◆ Task: Repeat each line word for word.
── Data shown ──
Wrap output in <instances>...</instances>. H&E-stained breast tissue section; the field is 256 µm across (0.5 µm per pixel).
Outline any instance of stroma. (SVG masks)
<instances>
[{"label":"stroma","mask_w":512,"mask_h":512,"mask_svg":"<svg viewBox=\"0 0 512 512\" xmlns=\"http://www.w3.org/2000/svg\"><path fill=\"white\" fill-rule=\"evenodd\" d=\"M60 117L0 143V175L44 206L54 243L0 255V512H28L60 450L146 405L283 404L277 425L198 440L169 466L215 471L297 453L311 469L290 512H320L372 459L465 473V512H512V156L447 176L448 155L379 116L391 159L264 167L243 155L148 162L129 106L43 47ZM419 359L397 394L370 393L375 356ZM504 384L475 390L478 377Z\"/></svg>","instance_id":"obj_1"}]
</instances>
───
◆ Full answer:
Wrap output in <instances>...</instances>. H&E-stained breast tissue section; the field is 256 µm across (0.5 µm per pixel).
Outline any instance of stroma. (SVG masks)
<instances>
[{"label":"stroma","mask_w":512,"mask_h":512,"mask_svg":"<svg viewBox=\"0 0 512 512\" xmlns=\"http://www.w3.org/2000/svg\"><path fill=\"white\" fill-rule=\"evenodd\" d=\"M60 117L0 143V175L44 206L54 243L0 255V512H28L60 450L146 405L283 404L277 425L198 440L169 466L215 471L297 453L311 469L290 512H320L372 459L465 473V512H512V156L447 176L448 155L379 116L391 159L264 167L243 155L148 162L129 106L43 47ZM419 359L397 394L370 393L375 356ZM504 384L475 390L478 377Z\"/></svg>","instance_id":"obj_1"}]
</instances>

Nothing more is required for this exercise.